(Records excerpted from a collection)
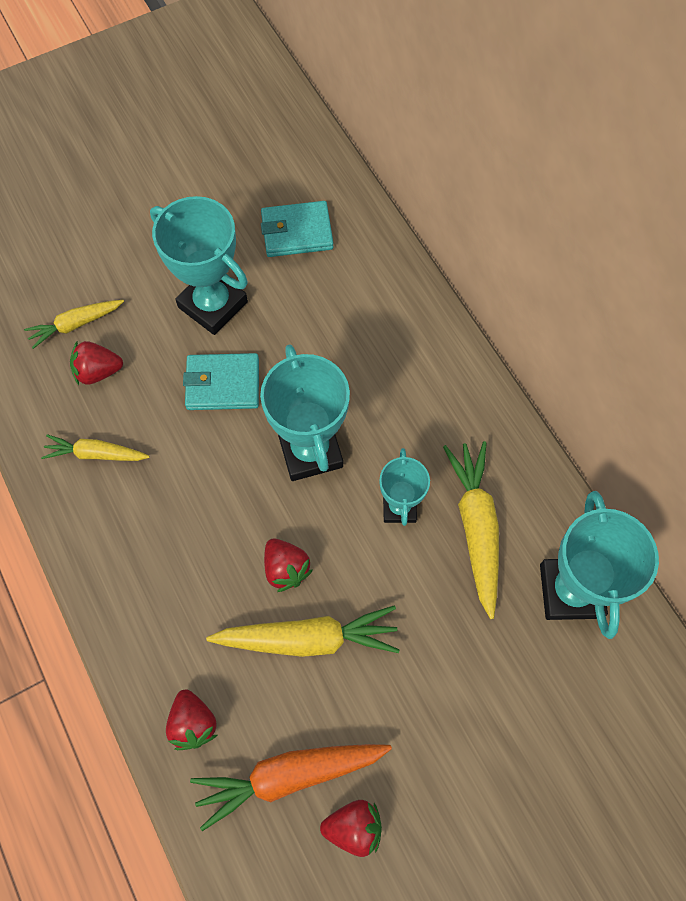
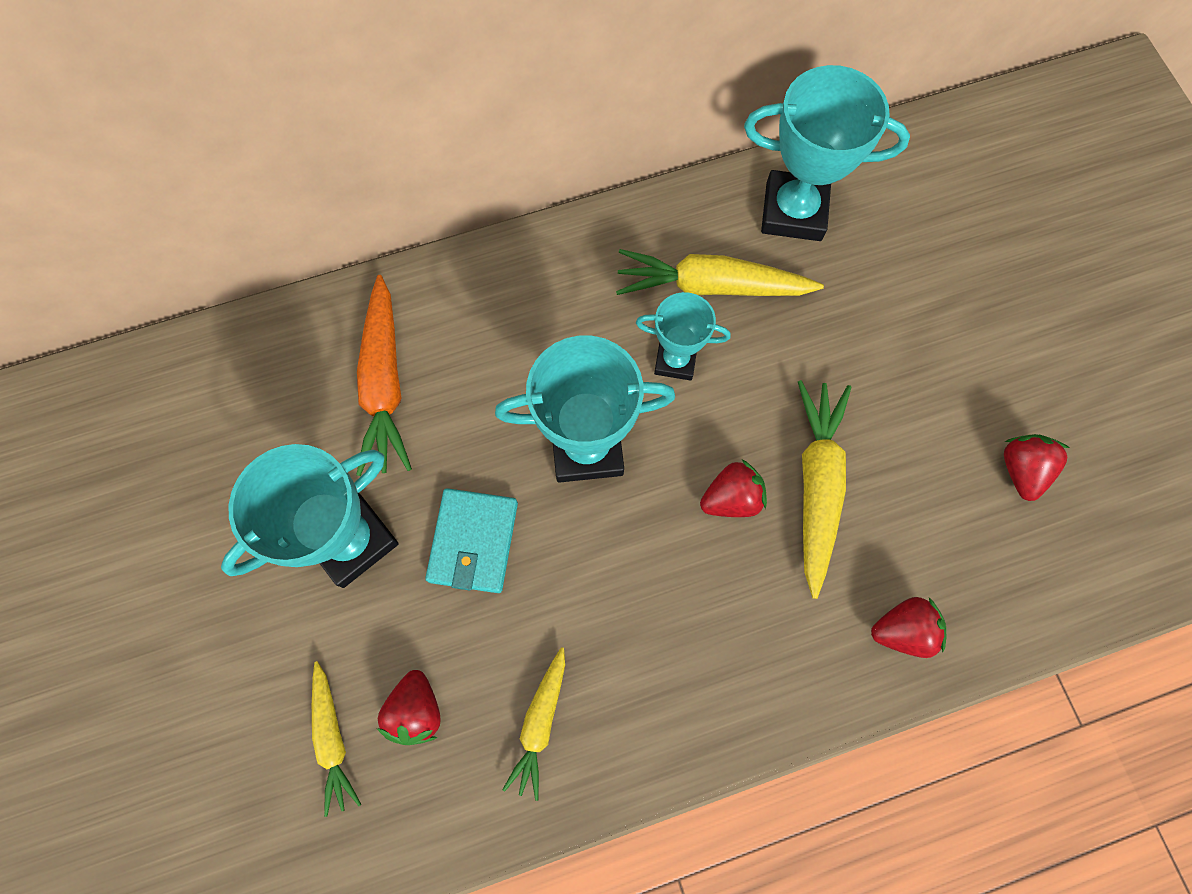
camera: 80 degrees left, 5 degrees up
orange carrot [190,744,392,831] -> orange carrot moved to [356,275,412,476]
turquoise wallet [261,201,334,257] -> none

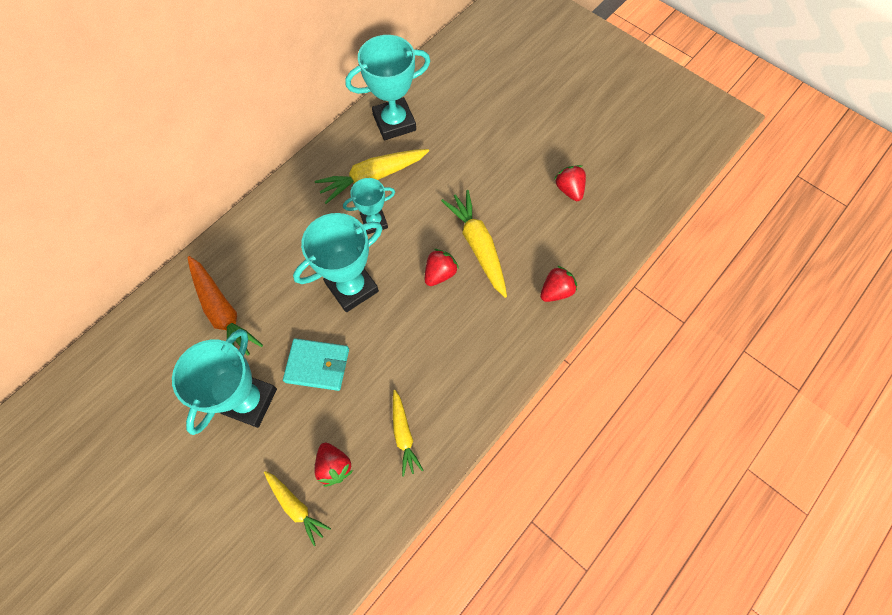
camera: 30 degrees left, 5 degrees down
turquoise wallet [425,488,518,593] -> turquoise wallet turned 60 degrees counterclockwise [283,338,349,391]

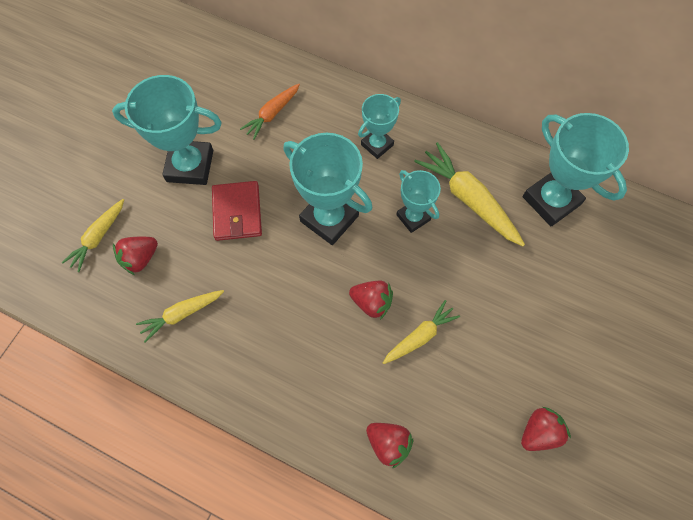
camera: 75 degrees right, 0 degrees up
orange carrot [187,256,263,356] -> orange carrot [240,84,300,140], size x0.61
turquoise wallet [283,338,349,391] -> red wallet [212,181,262,241]
yellow carrot [441,190,507,298] -> yellow carrot [383,300,460,364], size x0.61
none -> turquoise trophy [358,94,401,159]

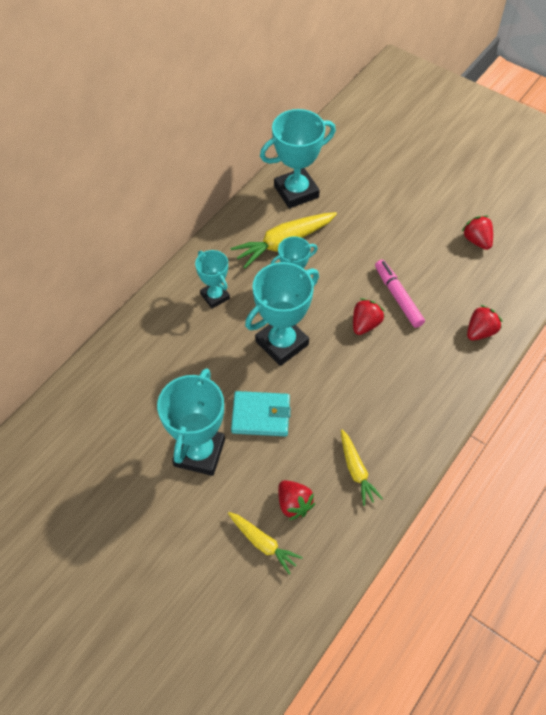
camera: 80 degrees left, 10 degrees down
red wallet [212,181,262,241] -> turquoise wallet [231,391,291,436]
orange carrot [240,84,300,140] -> none
yellow carrot [383,300,460,364] -> pink marker [375,260,425,328]

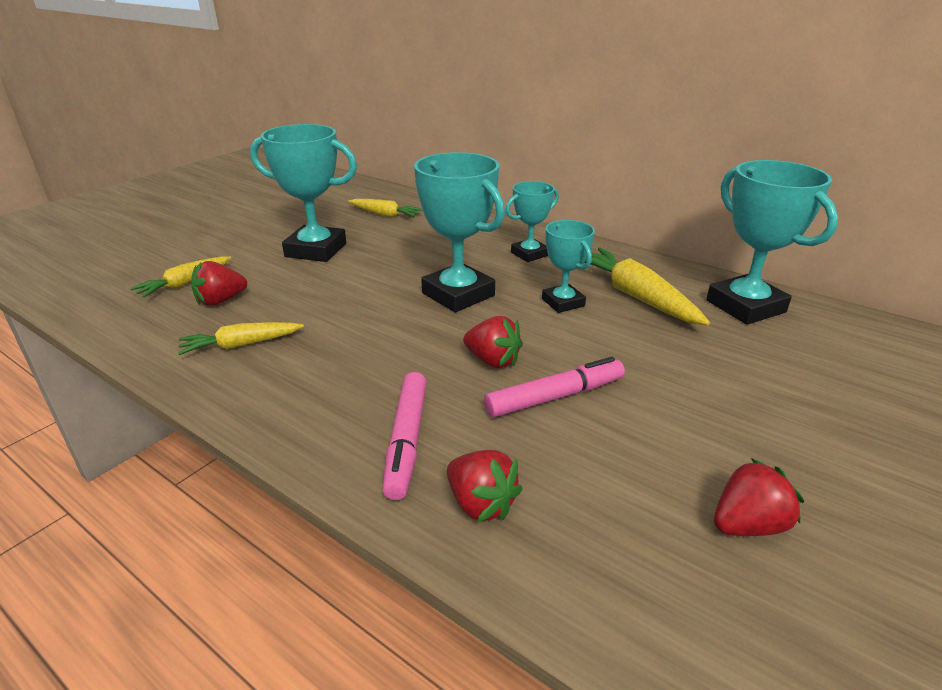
camera: 90 degrees right, 25 degrees down
turquoise wallet [231,391,291,436] -> none
none -> yellow carrot [348,199,423,217]
none -> pink marker [382,372,427,500]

**Goal of the exercise**
Would you transcribe, exactly and only, the lines from the one that contains "orange carrot [187,256,263,356]" through the last line of the data above, without any pictures?

**Result of this task**
orange carrot [187,256,263,356] -> orange carrot [240,84,300,140], size x0.61
turquoise wallet [283,338,349,391] -> red wallet [212,181,262,241]
yellow carrot [441,190,507,298] -> yellow carrot [383,300,460,364], size x0.61
none -> turquoise trophy [358,94,401,159]

camera: 80 degrees left, 10 degrees down
red wallet [212,181,262,241] -> turquoise wallet [231,391,291,436]
orange carrot [240,84,300,140] -> none
yellow carrot [383,300,460,364] -> pink marker [375,260,425,328]

camera: 90 degrees right, 25 degrees down
turquoise wallet [231,391,291,436] -> none
none -> yellow carrot [348,199,423,217]
none -> pink marker [382,372,427,500]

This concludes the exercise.